> **Data to process**:
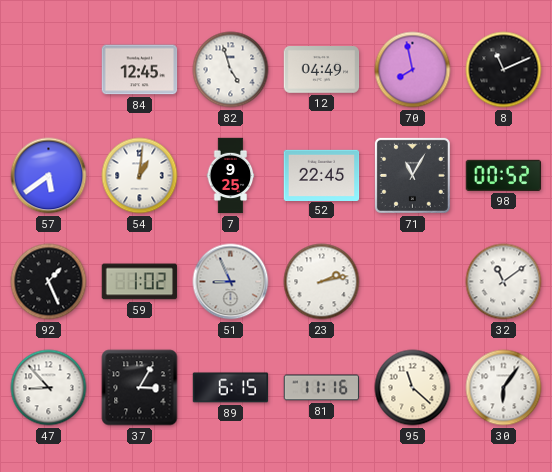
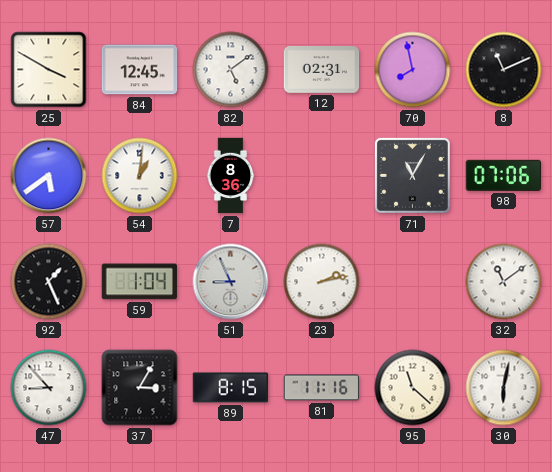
25: none -> 3:50
82: 4:57 -> 5:09
12: 04:49 -> 02:31
7: 9:25 -> 8:36
52: 22:45 -> none
98: 00:52 -> 07:06
59: 1:02 -> 1:04
89: 6:15 -> 8:15
30: 6:06 -> 6:02
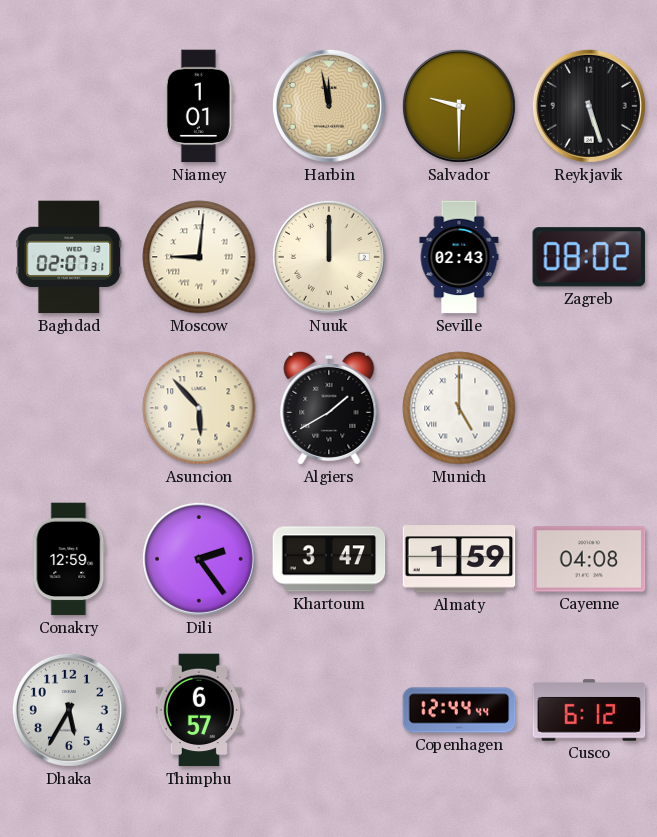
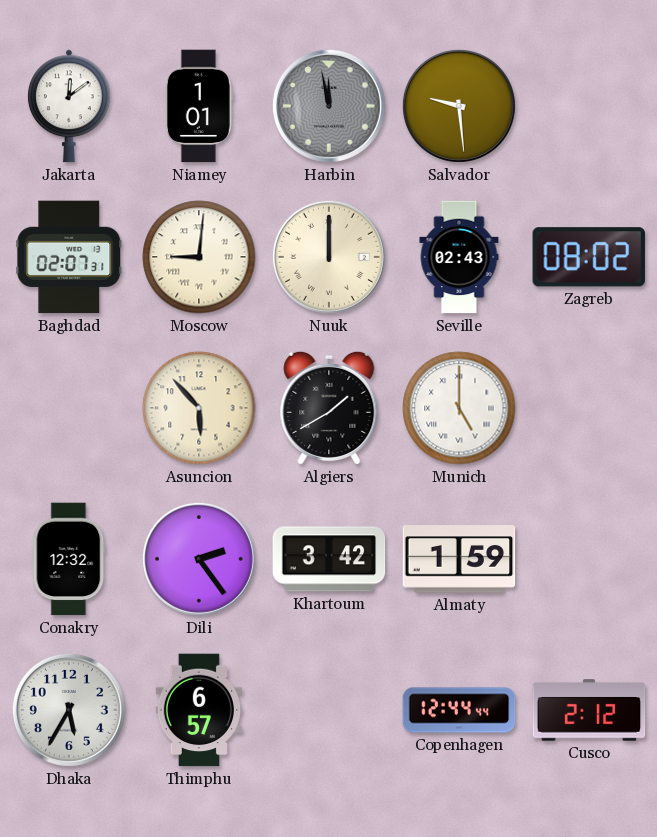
Jakarta: none -> 12:09
Harbin dial: champagne -> grey
Salvador: 9:30 -> 9:29
Reykjavik: 5:27 -> none
Conakry: 12:59 -> 12:32
Khartoum: 3:47 -> 3:42
Cayenne: 04:08 -> none
Cusco: 6:12 -> 2:12
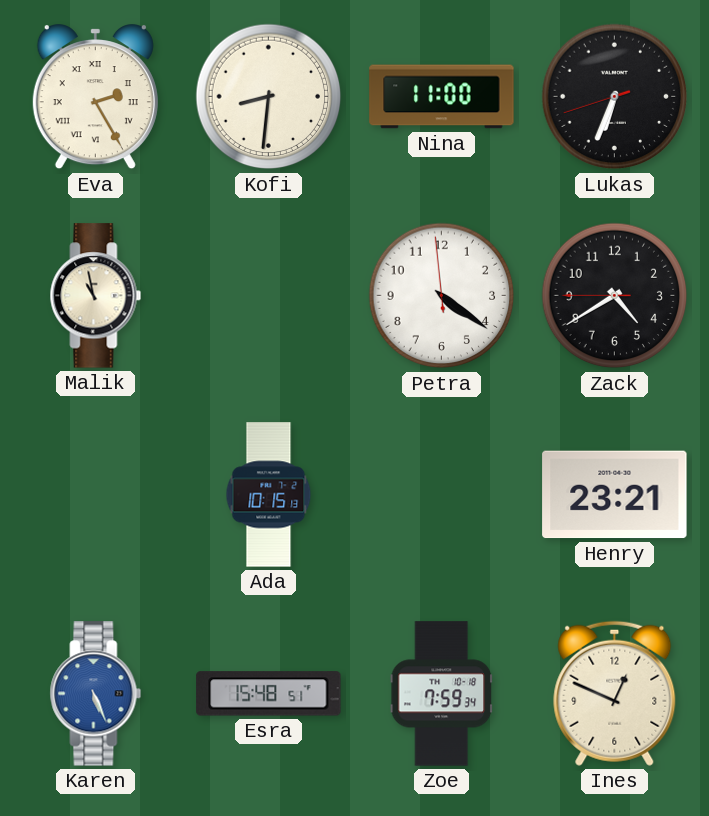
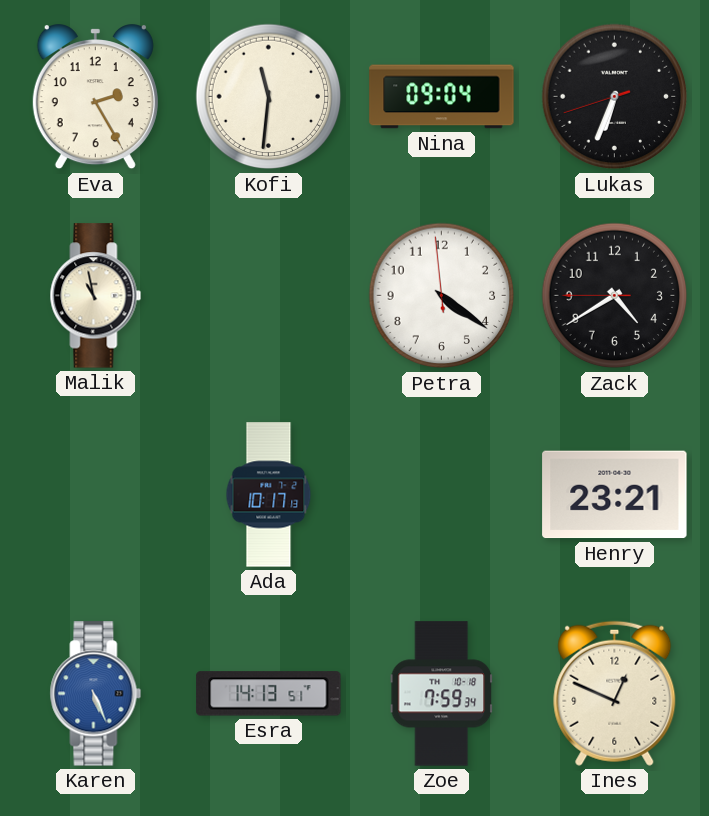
Eva numerals: Roman -> Arabic
Kofi: 8:31 -> 11:31
Nina: 11:00 -> 09:04
Ada: 10:15 -> 10:17
Esra: 15:48 -> 14:13
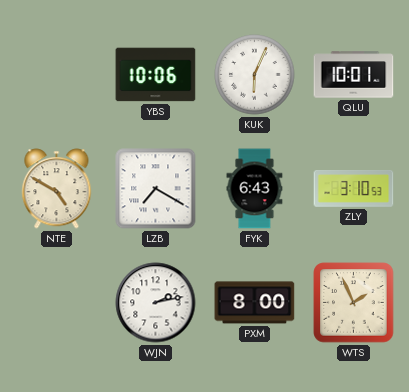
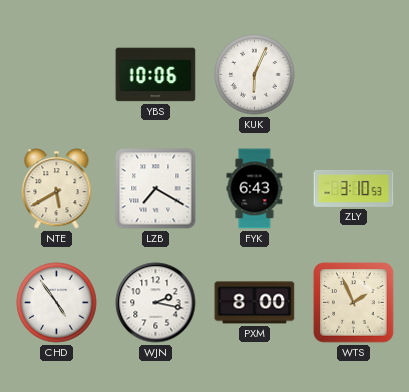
QLU: 10:01 -> none
NTE: 4:50 -> 5:40
CHD: none -> 4:54
WJN: 2:13 -> 2:17
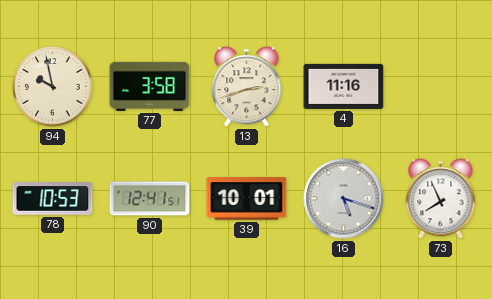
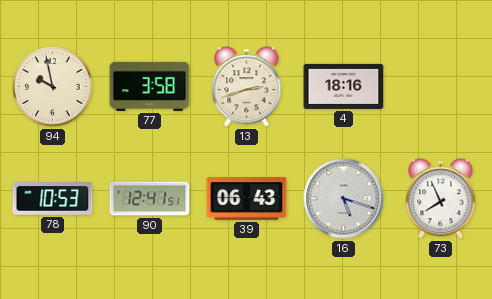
4: 11:16 -> 18:16
39: 10:01 -> 06:43
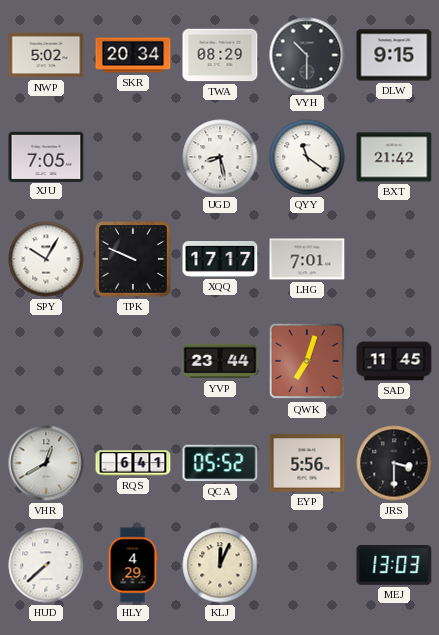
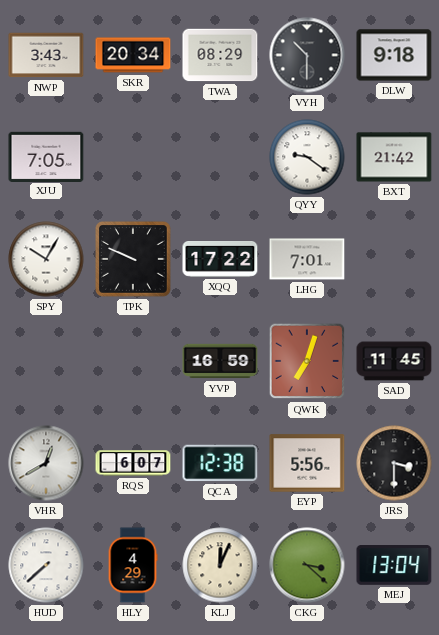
NWP: 5:02 -> 3:43
DLW: 9:15 -> 9:18
UGD: 8:28 -> none
QYY: 11:21 -> 9:21
XQQ: 17:17 -> 17:22
YVP: 23:44 -> 16:59
RQS: 6:41 -> 6:07
QCA: 05:52 -> 12:38
CKG: none -> 3:22
MEJ: 13:03 -> 13:04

> **What the task requires**:
Reproduce every row above verbatim, omitting the pictures.

> **Final result**:
25: none -> 3:50
82: 4:57 -> 5:09
12: 04:49 -> 02:31
7: 9:25 -> 8:36
52: 22:45 -> none
98: 00:52 -> 07:06
59: 1:02 -> 1:04
89: 6:15 -> 8:15
30: 6:06 -> 6:02
Jakarta: none -> 12:09
Harbin dial: champagne -> grey
Salvador: 9:30 -> 9:29
Reykjavik: 5:27 -> none
Conakry: 12:59 -> 12:32
Khartoum: 3:47 -> 3:42
Cayenne: 04:08 -> none
Cusco: 6:12 -> 2:12
Eva numerals: Roman -> Arabic
Kofi: 8:31 -> 11:31
Nina: 11:00 -> 09:04
Ada: 10:15 -> 10:17
Esra: 15:48 -> 14:13
QLU: 10:01 -> none
NTE: 4:50 -> 5:40
CHD: none -> 4:54
WJN: 2:13 -> 2:17
4: 11:16 -> 18:16
39: 10:01 -> 06:43
NWP: 5:02 -> 3:43
DLW: 9:15 -> 9:18
UGD: 8:28 -> none
QYY: 11:21 -> 9:21
XQQ: 17:17 -> 17:22
YVP: 23:44 -> 16:59
RQS: 6:41 -> 6:07
QCA: 05:52 -> 12:38
CKG: none -> 3:22
MEJ: 13:03 -> 13:04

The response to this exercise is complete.